▶ _What to do_: Where an entry below contains an image, skip the image and copy the rest exactly.

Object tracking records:
::::

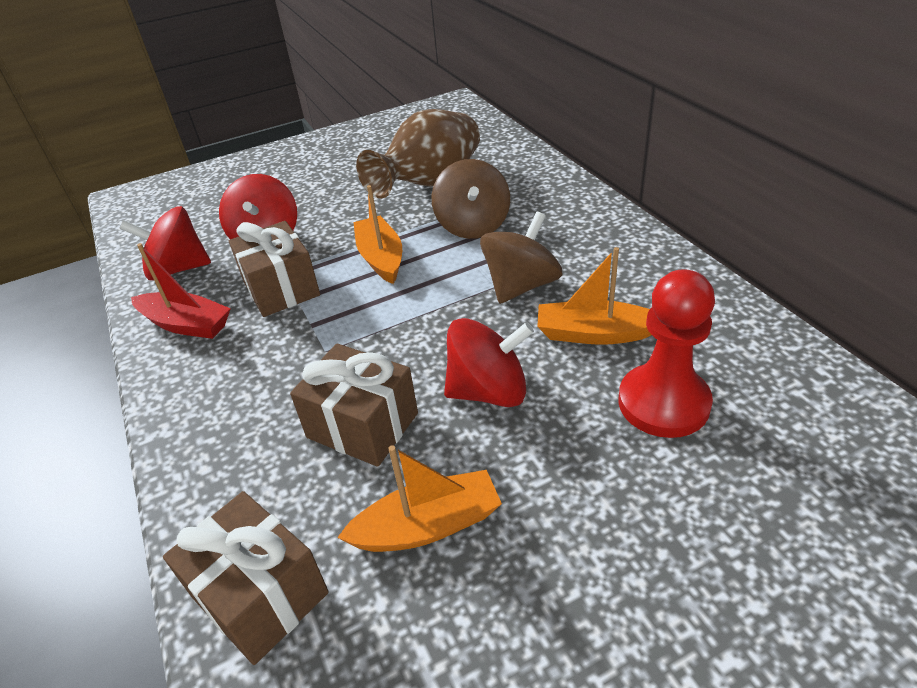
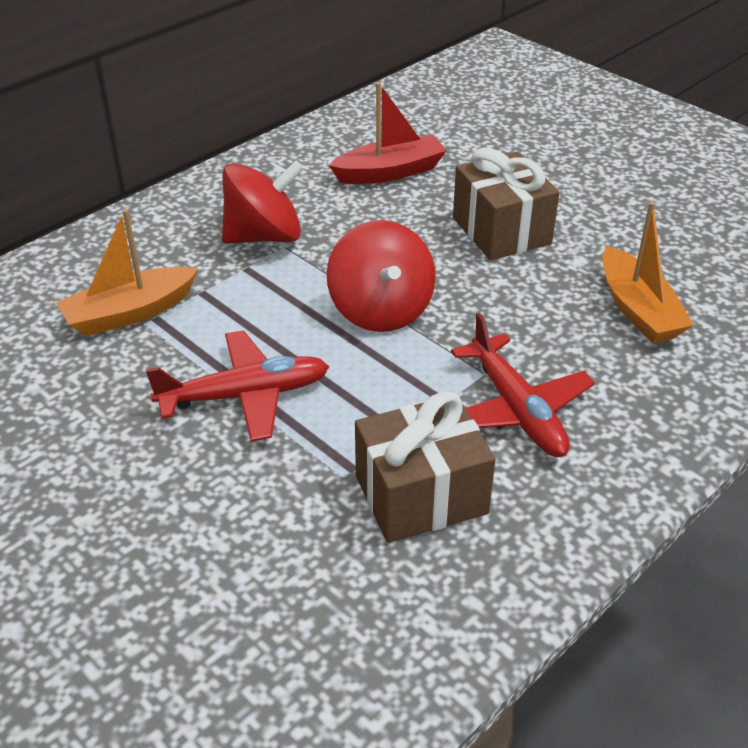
brown gift: 3 -> 2
brown spinning top: 2 -> 0
brown vase: 1 -> 0
orange boat: 3 -> 2
red pawn: 1 -> 0
red plane: 0 -> 2
red spinning top: 3 -> 2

::::

▶ _Problem solution_:
brown gift: 3 -> 2
brown spinning top: 2 -> 0
brown vase: 1 -> 0
orange boat: 3 -> 2
red pawn: 1 -> 0
red plane: 0 -> 2
red spinning top: 3 -> 2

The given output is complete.